## BRIEF
Lines before the one containing "brown pear [721,198,791,297]" in the records below are to be left out; that line and all after it, through the end, are to be retyped exactly.

************

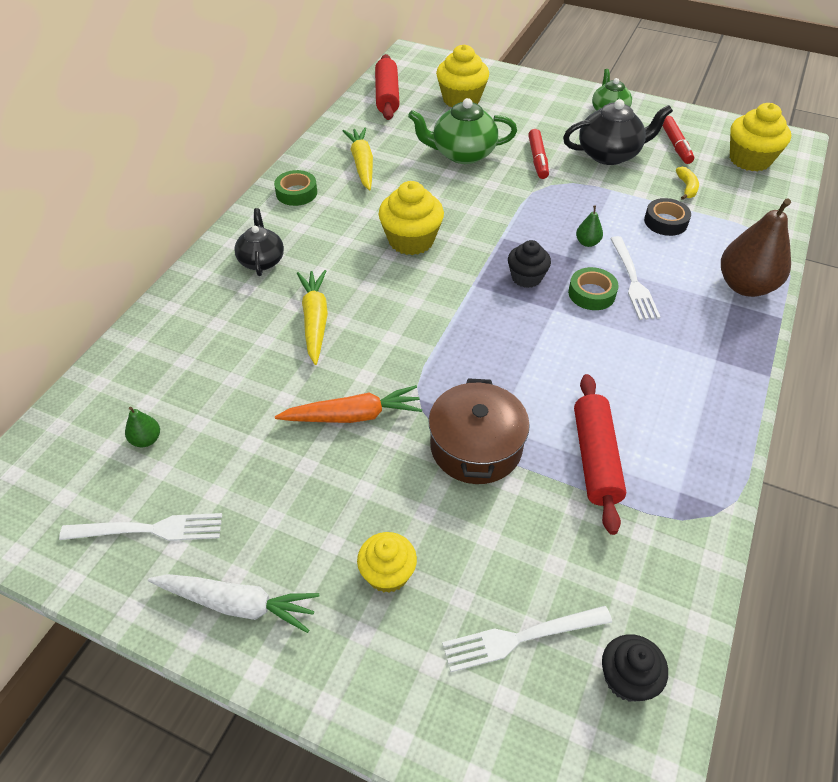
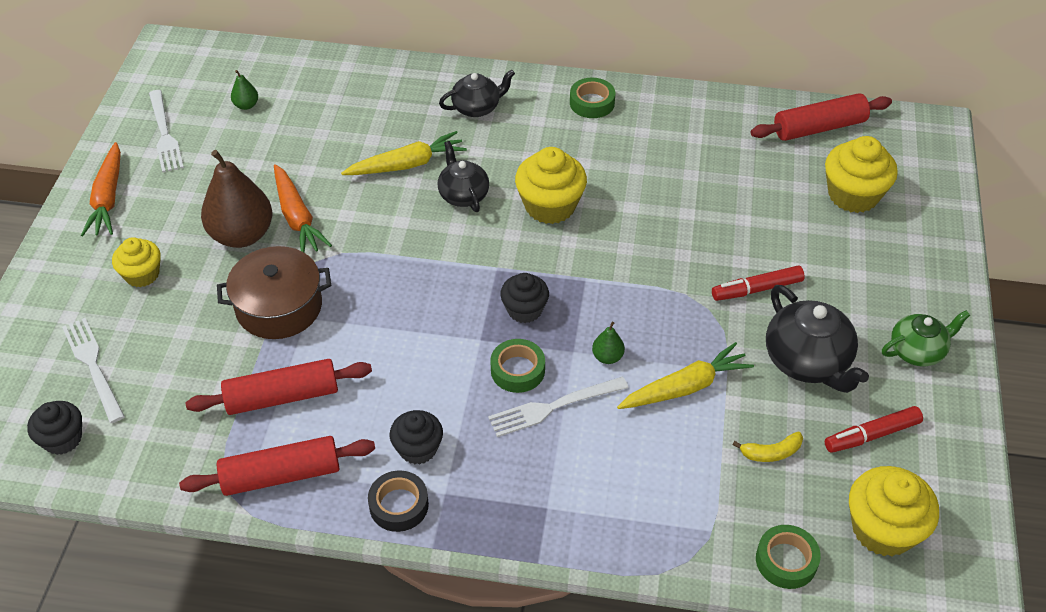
camera: 75 degrees right, 0 degrees up
white carrot [148,574,319,633] -> orange carrot [81,142,121,236]
yellow carrot [342,127,373,190] -> yellow carrot moved to [617,342,754,409]
green teapot [408,98,517,164] -> none
black tape [644,198,691,236] -> black tape moved to [368,471,429,532]
brown pear [721,198,791,297] -> brown pear moved to [201,150,272,248]
none -> red rolling pin [179,436,375,496]
none -> black cupcake [390,410,443,465]
none -> black teapot [438,141,489,212]
none -> green tape [756,525,821,589]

************

## OUTPUT FOR THIS EXERCISE
brown pear [721,198,791,297] -> brown pear moved to [201,150,272,248]
none -> red rolling pin [179,436,375,496]
none -> black cupcake [390,410,443,465]
none -> black teapot [438,141,489,212]
none -> green tape [756,525,821,589]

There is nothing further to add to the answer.